--- Task goal ---
Repeat precisely the span of lines below that opens with the line containing "RTC3 pin SQW: D2 -> D10" and closes with the line containing "DRIVER: L9110S -> DRV8833", both included.

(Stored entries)
####
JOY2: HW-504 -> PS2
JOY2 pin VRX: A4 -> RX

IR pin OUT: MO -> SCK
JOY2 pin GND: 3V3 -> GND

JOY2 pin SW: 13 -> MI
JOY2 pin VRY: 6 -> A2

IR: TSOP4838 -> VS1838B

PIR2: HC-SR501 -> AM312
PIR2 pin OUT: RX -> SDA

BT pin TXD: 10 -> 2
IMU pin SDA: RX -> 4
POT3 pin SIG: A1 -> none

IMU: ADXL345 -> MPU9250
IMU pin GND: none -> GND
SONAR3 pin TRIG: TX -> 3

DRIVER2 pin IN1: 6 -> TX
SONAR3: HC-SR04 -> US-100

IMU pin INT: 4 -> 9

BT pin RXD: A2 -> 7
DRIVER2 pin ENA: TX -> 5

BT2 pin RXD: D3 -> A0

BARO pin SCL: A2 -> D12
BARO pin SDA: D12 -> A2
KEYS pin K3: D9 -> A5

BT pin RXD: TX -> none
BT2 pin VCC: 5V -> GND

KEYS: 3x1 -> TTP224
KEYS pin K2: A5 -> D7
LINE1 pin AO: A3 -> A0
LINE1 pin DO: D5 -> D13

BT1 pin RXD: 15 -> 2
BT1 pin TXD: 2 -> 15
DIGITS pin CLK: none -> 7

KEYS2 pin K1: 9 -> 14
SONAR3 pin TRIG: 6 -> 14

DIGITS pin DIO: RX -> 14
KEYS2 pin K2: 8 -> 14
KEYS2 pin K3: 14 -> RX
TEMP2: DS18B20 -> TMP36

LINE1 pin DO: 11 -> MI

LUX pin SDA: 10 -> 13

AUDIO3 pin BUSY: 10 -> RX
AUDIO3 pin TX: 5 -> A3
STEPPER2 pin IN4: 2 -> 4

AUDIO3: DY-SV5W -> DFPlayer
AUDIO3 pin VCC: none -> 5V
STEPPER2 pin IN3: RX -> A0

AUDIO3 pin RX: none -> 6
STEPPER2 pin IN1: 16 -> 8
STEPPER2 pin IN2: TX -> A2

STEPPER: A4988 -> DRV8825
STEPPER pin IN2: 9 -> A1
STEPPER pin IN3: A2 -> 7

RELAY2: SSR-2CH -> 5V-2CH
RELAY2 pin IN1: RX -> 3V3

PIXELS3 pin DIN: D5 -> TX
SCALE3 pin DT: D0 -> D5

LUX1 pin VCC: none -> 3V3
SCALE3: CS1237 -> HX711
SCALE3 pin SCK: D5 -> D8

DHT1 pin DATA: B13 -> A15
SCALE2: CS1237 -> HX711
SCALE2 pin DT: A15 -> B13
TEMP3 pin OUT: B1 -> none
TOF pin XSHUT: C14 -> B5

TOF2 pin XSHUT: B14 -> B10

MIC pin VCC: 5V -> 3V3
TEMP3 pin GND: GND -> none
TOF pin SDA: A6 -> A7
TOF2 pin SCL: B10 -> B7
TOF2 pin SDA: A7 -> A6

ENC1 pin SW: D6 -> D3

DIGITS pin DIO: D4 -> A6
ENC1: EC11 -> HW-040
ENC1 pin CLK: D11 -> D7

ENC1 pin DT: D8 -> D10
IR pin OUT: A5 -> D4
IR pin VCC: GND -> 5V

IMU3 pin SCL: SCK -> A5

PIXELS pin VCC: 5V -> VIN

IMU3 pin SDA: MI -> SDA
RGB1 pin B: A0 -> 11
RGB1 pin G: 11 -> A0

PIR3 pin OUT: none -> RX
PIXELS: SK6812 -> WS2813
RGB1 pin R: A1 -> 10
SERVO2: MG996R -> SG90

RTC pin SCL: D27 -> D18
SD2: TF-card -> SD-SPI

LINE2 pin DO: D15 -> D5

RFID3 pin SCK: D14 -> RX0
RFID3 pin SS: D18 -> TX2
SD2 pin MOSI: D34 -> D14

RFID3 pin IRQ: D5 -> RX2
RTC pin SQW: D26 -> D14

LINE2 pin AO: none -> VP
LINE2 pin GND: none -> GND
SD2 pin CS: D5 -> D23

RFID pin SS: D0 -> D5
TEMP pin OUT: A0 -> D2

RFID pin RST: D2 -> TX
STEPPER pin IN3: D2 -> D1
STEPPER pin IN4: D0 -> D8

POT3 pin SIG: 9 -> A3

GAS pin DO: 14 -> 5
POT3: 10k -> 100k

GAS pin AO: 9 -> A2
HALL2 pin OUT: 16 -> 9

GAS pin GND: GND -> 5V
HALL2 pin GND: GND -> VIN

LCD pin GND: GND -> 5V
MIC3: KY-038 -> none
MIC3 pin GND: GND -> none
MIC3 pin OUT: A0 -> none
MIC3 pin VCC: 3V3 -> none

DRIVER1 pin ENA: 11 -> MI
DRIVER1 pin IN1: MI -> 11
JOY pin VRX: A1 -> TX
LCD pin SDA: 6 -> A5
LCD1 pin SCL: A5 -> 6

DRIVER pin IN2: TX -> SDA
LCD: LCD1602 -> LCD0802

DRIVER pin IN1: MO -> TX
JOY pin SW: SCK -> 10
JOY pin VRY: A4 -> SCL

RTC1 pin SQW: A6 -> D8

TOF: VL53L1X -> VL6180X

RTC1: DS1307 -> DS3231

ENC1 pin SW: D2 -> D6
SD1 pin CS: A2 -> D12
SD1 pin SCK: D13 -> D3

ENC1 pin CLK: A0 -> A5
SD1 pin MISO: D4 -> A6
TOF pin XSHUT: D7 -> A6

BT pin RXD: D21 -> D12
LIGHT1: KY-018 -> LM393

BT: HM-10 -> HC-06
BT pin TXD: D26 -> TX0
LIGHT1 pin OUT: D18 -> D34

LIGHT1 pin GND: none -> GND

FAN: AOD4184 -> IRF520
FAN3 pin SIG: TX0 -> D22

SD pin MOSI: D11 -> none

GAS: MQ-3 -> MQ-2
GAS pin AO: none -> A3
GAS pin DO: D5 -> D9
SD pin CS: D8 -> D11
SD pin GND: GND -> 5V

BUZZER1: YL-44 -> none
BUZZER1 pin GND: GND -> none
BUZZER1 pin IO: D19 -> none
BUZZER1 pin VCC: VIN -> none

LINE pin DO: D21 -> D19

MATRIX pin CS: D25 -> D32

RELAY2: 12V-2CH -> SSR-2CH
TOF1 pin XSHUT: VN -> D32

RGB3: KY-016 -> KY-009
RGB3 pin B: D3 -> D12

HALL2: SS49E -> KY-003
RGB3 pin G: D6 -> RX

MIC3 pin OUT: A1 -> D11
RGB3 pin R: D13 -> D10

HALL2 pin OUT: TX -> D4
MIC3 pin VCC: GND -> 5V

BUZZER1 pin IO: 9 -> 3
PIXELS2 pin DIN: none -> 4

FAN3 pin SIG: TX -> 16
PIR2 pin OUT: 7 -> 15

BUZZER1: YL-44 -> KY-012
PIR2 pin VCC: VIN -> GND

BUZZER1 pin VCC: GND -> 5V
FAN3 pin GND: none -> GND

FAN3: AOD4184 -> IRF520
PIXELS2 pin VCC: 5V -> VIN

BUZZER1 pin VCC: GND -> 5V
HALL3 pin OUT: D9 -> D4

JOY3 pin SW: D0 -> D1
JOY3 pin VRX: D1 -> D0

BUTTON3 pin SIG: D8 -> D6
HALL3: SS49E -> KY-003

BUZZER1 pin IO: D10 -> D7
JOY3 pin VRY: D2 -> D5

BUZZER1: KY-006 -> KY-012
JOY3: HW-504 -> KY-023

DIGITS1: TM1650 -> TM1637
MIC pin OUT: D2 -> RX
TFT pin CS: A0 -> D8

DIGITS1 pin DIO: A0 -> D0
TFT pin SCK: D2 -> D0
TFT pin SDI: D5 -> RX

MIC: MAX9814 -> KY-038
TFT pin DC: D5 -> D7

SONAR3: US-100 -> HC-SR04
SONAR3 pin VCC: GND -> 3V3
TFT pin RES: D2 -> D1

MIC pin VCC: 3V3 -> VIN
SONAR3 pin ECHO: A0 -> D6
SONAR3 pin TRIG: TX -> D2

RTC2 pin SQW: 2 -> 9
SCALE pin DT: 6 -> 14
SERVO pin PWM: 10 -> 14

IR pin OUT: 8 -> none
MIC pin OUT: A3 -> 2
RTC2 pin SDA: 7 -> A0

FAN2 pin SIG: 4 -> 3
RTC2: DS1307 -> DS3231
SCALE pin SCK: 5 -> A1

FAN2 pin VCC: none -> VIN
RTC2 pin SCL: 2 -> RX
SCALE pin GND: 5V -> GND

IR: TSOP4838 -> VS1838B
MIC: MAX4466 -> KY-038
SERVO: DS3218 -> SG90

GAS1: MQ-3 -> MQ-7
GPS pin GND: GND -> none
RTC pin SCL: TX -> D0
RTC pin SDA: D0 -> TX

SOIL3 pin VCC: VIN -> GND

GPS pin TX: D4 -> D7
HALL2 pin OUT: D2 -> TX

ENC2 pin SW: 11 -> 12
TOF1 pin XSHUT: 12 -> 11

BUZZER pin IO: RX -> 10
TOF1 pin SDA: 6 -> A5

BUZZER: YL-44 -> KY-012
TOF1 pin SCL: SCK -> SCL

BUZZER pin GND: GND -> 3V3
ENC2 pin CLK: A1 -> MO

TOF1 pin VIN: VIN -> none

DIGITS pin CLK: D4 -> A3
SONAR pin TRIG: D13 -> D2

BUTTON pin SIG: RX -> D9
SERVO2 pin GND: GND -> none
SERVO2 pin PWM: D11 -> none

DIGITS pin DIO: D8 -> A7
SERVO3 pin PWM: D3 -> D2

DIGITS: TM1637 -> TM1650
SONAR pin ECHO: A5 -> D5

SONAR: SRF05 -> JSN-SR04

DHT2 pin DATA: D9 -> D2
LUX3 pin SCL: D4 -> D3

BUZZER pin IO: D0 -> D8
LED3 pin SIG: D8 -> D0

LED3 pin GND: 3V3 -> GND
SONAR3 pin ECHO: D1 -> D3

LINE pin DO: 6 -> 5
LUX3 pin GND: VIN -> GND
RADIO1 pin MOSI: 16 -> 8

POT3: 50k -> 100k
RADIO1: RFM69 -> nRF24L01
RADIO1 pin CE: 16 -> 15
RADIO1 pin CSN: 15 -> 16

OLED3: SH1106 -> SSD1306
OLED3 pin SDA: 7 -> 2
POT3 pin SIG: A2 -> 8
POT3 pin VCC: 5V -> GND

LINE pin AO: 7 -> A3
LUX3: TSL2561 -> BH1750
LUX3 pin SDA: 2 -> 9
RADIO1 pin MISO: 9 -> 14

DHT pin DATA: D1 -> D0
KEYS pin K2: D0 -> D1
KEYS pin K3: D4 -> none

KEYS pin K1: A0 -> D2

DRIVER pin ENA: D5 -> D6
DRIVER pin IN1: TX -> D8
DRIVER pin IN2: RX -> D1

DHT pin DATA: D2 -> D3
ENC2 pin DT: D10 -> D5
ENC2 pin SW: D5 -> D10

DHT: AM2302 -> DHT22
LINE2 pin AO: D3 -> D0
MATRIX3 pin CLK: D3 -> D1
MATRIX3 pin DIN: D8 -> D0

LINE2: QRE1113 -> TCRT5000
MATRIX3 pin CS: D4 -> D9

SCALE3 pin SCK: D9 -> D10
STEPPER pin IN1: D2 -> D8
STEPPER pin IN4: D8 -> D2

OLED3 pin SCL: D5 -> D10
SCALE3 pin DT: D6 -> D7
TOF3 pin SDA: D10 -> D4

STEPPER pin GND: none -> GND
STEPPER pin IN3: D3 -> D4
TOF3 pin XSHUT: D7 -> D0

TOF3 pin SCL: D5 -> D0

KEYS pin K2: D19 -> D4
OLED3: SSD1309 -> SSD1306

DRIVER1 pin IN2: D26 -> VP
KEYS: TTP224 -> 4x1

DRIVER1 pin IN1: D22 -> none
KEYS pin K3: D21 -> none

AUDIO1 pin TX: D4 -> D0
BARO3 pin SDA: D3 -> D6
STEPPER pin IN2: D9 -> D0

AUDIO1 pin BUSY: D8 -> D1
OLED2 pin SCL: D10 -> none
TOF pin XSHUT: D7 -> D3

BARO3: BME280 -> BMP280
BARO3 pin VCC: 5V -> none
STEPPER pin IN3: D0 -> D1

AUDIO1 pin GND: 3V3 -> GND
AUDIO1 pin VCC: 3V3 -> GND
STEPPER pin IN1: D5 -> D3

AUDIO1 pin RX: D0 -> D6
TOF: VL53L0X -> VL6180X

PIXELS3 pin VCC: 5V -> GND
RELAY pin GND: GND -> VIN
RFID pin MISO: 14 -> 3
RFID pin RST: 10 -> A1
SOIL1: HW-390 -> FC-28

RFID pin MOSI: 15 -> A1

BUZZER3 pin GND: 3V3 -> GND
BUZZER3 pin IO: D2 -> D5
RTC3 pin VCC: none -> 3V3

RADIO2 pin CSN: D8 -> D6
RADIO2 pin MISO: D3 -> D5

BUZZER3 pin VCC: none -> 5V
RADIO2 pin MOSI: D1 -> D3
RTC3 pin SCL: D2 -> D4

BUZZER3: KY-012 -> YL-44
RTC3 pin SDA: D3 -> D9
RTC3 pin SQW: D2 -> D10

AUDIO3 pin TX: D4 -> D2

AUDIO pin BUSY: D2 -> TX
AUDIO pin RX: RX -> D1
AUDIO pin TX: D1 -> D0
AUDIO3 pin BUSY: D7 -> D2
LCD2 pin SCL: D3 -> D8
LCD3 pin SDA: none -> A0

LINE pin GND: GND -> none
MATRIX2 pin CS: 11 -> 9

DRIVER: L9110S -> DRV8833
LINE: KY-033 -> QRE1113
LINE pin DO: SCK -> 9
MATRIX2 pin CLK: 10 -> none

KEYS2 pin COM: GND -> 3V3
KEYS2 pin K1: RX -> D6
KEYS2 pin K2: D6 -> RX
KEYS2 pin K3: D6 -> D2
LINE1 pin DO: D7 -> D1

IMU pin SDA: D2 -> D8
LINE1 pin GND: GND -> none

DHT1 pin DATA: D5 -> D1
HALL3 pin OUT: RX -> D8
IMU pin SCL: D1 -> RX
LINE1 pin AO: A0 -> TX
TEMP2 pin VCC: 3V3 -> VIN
####
--- Response ---
RTC3 pin SQW: D2 -> D10

AUDIO3 pin TX: D4 -> D2

AUDIO pin BUSY: D2 -> TX
AUDIO pin RX: RX -> D1
AUDIO pin TX: D1 -> D0
AUDIO3 pin BUSY: D7 -> D2
LCD2 pin SCL: D3 -> D8
LCD3 pin SDA: none -> A0

LINE pin GND: GND -> none
MATRIX2 pin CS: 11 -> 9

DRIVER: L9110S -> DRV8833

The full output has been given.